- [Required work] Quote exactly and only this range of lines in the data below: the line that holds "black_boat 466, 250, 496, 285" to the line that holds "purple_scissors 359, 311, 448, 413", both included.

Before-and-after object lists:
________________

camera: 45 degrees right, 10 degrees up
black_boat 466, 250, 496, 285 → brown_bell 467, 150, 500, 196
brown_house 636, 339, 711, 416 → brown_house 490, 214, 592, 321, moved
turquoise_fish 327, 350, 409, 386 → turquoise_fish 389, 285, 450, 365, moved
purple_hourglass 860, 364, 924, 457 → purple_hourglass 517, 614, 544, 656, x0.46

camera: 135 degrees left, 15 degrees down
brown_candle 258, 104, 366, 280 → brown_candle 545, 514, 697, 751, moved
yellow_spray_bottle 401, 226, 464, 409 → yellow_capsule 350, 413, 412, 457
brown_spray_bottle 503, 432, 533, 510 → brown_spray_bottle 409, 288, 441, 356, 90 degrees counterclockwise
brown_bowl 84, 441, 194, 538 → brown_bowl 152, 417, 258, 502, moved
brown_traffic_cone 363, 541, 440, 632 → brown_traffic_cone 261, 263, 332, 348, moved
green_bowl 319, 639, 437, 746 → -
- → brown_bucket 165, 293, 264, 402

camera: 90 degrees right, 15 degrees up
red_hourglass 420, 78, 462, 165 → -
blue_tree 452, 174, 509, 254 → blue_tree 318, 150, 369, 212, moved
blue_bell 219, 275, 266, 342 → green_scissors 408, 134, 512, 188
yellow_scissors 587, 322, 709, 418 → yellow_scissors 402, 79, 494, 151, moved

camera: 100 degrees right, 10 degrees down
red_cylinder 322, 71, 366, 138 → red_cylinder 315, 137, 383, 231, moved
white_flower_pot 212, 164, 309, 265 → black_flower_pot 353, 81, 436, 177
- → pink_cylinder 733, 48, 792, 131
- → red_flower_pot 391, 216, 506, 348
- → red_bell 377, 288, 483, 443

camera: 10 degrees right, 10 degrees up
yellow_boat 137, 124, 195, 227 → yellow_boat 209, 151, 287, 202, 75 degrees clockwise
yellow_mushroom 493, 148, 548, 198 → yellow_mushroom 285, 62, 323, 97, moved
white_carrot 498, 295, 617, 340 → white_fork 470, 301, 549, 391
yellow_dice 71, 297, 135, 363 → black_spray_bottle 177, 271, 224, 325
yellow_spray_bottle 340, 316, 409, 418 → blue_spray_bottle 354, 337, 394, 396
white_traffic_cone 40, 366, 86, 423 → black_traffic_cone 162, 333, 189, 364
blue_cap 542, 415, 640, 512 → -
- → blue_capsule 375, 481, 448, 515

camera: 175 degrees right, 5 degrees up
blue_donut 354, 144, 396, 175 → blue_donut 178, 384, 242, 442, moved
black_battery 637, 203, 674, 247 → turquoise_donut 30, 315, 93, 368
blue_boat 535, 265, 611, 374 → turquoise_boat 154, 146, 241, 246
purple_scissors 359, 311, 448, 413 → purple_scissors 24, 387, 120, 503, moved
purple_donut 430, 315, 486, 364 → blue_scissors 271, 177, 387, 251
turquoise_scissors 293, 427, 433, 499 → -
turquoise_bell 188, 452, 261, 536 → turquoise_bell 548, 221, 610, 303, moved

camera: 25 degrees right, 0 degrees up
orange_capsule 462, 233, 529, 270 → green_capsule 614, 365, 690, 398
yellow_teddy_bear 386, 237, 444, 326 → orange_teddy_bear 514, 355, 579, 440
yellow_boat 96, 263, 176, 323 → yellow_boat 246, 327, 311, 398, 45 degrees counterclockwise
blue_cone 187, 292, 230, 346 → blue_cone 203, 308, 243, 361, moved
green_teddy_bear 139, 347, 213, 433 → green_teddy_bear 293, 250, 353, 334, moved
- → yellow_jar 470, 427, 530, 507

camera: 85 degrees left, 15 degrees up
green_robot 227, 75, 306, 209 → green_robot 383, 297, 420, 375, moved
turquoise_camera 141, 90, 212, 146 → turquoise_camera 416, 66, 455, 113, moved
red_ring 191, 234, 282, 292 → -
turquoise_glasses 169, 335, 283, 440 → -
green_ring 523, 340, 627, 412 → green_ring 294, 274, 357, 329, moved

________________

- [Your solution]
black_boat 466, 250, 496, 285 → brown_bell 467, 150, 500, 196
brown_house 636, 339, 711, 416 → brown_house 490, 214, 592, 321, moved
turquoise_fish 327, 350, 409, 386 → turquoise_fish 389, 285, 450, 365, moved
purple_hourglass 860, 364, 924, 457 → purple_hourglass 517, 614, 544, 656, x0.46

camera: 135 degrees left, 15 degrees down
brown_candle 258, 104, 366, 280 → brown_candle 545, 514, 697, 751, moved
yellow_spray_bottle 401, 226, 464, 409 → yellow_capsule 350, 413, 412, 457
brown_spray_bottle 503, 432, 533, 510 → brown_spray_bottle 409, 288, 441, 356, 90 degrees counterclockwise
brown_bowl 84, 441, 194, 538 → brown_bowl 152, 417, 258, 502, moved
brown_traffic_cone 363, 541, 440, 632 → brown_traffic_cone 261, 263, 332, 348, moved
green_bowl 319, 639, 437, 746 → -
- → brown_bucket 165, 293, 264, 402

camera: 90 degrees right, 15 degrees up
red_hourglass 420, 78, 462, 165 → -
blue_tree 452, 174, 509, 254 → blue_tree 318, 150, 369, 212, moved
blue_bell 219, 275, 266, 342 → green_scissors 408, 134, 512, 188
yellow_scissors 587, 322, 709, 418 → yellow_scissors 402, 79, 494, 151, moved

camera: 100 degrees right, 10 degrees down
red_cylinder 322, 71, 366, 138 → red_cylinder 315, 137, 383, 231, moved
white_flower_pot 212, 164, 309, 265 → black_flower_pot 353, 81, 436, 177
- → pink_cylinder 733, 48, 792, 131
- → red_flower_pot 391, 216, 506, 348
- → red_bell 377, 288, 483, 443

camera: 10 degrees right, 10 degrees up
yellow_boat 137, 124, 195, 227 → yellow_boat 209, 151, 287, 202, 75 degrees clockwise
yellow_mushroom 493, 148, 548, 198 → yellow_mushroom 285, 62, 323, 97, moved
white_carrot 498, 295, 617, 340 → white_fork 470, 301, 549, 391
yellow_dice 71, 297, 135, 363 → black_spray_bottle 177, 271, 224, 325
yellow_spray_bottle 340, 316, 409, 418 → blue_spray_bottle 354, 337, 394, 396
white_traffic_cone 40, 366, 86, 423 → black_traffic_cone 162, 333, 189, 364
blue_cap 542, 415, 640, 512 → -
- → blue_capsule 375, 481, 448, 515

camera: 175 degrees right, 5 degrees up
blue_donut 354, 144, 396, 175 → blue_donut 178, 384, 242, 442, moved
black_battery 637, 203, 674, 247 → turquoise_donut 30, 315, 93, 368
blue_boat 535, 265, 611, 374 → turquoise_boat 154, 146, 241, 246
purple_scissors 359, 311, 448, 413 → purple_scissors 24, 387, 120, 503, moved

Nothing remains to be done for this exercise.